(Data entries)
▽

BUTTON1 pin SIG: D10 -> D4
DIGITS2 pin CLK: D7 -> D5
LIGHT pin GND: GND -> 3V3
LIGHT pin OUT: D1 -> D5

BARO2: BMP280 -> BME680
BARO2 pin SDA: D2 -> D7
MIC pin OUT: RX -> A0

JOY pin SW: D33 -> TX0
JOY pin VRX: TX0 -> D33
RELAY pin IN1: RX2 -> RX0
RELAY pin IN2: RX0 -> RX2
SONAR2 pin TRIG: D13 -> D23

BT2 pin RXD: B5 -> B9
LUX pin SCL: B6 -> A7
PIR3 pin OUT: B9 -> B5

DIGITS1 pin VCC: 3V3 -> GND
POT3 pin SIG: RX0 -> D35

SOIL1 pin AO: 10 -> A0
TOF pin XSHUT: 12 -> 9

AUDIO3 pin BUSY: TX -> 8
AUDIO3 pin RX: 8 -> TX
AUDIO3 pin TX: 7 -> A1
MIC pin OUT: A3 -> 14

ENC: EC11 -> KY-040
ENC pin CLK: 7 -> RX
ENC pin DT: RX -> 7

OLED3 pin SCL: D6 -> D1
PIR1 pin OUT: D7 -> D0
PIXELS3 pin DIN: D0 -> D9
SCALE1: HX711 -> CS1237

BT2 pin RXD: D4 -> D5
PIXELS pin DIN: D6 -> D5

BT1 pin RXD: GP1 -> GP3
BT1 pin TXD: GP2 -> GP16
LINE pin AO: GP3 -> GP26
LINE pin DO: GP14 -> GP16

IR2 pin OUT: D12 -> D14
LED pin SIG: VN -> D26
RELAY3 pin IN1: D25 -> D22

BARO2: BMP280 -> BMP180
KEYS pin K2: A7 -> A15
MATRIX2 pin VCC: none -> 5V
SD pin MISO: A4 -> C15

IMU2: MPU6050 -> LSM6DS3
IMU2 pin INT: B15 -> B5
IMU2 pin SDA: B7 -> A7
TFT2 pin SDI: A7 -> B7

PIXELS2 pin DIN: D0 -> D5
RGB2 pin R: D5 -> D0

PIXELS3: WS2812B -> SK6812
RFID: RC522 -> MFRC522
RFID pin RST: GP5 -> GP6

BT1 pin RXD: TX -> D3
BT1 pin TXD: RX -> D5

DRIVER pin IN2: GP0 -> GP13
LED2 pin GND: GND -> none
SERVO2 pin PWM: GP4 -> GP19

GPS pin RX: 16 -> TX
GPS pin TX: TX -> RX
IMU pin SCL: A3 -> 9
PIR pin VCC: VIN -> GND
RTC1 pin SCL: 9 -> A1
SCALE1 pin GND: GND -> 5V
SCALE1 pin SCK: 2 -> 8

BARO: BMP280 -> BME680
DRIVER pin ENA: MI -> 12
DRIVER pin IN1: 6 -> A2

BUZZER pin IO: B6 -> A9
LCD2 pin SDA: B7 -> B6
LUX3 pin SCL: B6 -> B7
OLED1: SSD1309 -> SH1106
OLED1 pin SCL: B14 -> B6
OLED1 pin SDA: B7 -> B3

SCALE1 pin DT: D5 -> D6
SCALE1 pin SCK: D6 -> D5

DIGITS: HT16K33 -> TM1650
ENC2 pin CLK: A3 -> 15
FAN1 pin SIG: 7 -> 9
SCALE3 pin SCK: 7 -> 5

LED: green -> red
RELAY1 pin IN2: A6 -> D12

△

*Try it*
Go to the line with "IMU2 pin SDA: B7 -> A7" in the entries above and repeat every line from there through the line with "LED2 pin GND: GND -> none", exactly and with no other text.

*Written response*
IMU2 pin SDA: B7 -> A7
TFT2 pin SDI: A7 -> B7

PIXELS2 pin DIN: D0 -> D5
RGB2 pin R: D5 -> D0

PIXELS3: WS2812B -> SK6812
RFID: RC522 -> MFRC522
RFID pin RST: GP5 -> GP6

BT1 pin RXD: TX -> D3
BT1 pin TXD: RX -> D5

DRIVER pin IN2: GP0 -> GP13
LED2 pin GND: GND -> none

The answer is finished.